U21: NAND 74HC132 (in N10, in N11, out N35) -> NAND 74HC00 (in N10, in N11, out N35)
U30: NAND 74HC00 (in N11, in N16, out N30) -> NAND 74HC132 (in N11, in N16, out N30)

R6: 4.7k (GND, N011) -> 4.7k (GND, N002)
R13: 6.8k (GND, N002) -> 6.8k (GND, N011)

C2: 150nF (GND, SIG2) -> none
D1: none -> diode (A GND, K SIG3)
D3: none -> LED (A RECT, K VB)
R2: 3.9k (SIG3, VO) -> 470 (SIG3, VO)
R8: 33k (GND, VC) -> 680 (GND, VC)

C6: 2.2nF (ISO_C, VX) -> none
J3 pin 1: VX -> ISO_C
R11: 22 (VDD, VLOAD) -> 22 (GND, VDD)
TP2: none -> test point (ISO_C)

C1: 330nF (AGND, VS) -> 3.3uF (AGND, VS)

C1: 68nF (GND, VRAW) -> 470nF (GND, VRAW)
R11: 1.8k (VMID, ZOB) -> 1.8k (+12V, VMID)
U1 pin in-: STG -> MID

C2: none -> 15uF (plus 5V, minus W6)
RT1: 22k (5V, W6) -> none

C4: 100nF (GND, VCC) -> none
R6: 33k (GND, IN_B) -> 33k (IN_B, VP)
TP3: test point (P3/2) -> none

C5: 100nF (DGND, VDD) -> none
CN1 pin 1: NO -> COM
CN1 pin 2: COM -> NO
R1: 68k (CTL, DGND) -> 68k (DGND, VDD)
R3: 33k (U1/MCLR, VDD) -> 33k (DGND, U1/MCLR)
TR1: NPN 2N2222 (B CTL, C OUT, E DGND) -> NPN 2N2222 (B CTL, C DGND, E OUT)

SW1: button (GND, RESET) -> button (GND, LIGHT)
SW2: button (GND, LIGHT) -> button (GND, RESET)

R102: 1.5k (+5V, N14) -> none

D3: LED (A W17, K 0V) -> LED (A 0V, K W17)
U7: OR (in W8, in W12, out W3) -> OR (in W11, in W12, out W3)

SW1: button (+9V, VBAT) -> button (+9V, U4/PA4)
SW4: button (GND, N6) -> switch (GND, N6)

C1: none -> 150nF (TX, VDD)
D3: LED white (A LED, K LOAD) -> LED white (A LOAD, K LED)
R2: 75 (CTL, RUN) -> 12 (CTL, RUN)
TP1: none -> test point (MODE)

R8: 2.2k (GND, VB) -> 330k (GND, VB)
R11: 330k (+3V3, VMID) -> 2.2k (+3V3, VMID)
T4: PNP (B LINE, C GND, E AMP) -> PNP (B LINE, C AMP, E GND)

════════

### TASK INSTRUCTIONS
Return all entries exactly.

### WRITTEN REPLY
U21: NAND 74HC132 (in N10, in N11, out N35) -> NAND 74HC00 (in N10, in N11, out N35)
U30: NAND 74HC00 (in N11, in N16, out N30) -> NAND 74HC132 (in N11, in N16, out N30)

R6: 4.7k (GND, N011) -> 4.7k (GND, N002)
R13: 6.8k (GND, N002) -> 6.8k (GND, N011)

C2: 150nF (GND, SIG2) -> none
D1: none -> diode (A GND, K SIG3)
D3: none -> LED (A RECT, K VB)
R2: 3.9k (SIG3, VO) -> 470 (SIG3, VO)
R8: 33k (GND, VC) -> 680 (GND, VC)

C6: 2.2nF (ISO_C, VX) -> none
J3 pin 1: VX -> ISO_C
R11: 22 (VDD, VLOAD) -> 22 (GND, VDD)
TP2: none -> test point (ISO_C)

C1: 330nF (AGND, VS) -> 3.3uF (AGND, VS)

C1: 68nF (GND, VRAW) -> 470nF (GND, VRAW)
R11: 1.8k (VMID, ZOB) -> 1.8k (+12V, VMID)
U1 pin in-: STG -> MID

C2: none -> 15uF (plus 5V, minus W6)
RT1: 22k (5V, W6) -> none

C4: 100nF (GND, VCC) -> none
R6: 33k (GND, IN_B) -> 33k (IN_B, VP)
TP3: test point (P3/2) -> none

C5: 100nF (DGND, VDD) -> none
CN1 pin 1: NO -> COM
CN1 pin 2: COM -> NO
R1: 68k (CTL, DGND) -> 68k (DGND, VDD)
R3: 33k (U1/MCLR, VDD) -> 33k (DGND, U1/MCLR)
TR1: NPN 2N2222 (B CTL, C OUT, E DGND) -> NPN 2N2222 (B CTL, C DGND, E OUT)

SW1: button (GND, RESET) -> button (GND, LIGHT)
SW2: button (GND, LIGHT) -> button (GND, RESET)

R102: 1.5k (+5V, N14) -> none

D3: LED (A W17, K 0V) -> LED (A 0V, K W17)
U7: OR (in W8, in W12, out W3) -> OR (in W11, in W12, out W3)

SW1: button (+9V, VBAT) -> button (+9V, U4/PA4)
SW4: button (GND, N6) -> switch (GND, N6)

C1: none -> 150nF (TX, VDD)
D3: LED white (A LED, K LOAD) -> LED white (A LOAD, K LED)
R2: 75 (CTL, RUN) -> 12 (CTL, RUN)
TP1: none -> test point (MODE)

R8: 2.2k (GND, VB) -> 330k (GND, VB)
R11: 330k (+3V3, VMID) -> 2.2k (+3V3, VMID)
T4: PNP (B LINE, C GND, E AMP) -> PNP (B LINE, C AMP, E GND)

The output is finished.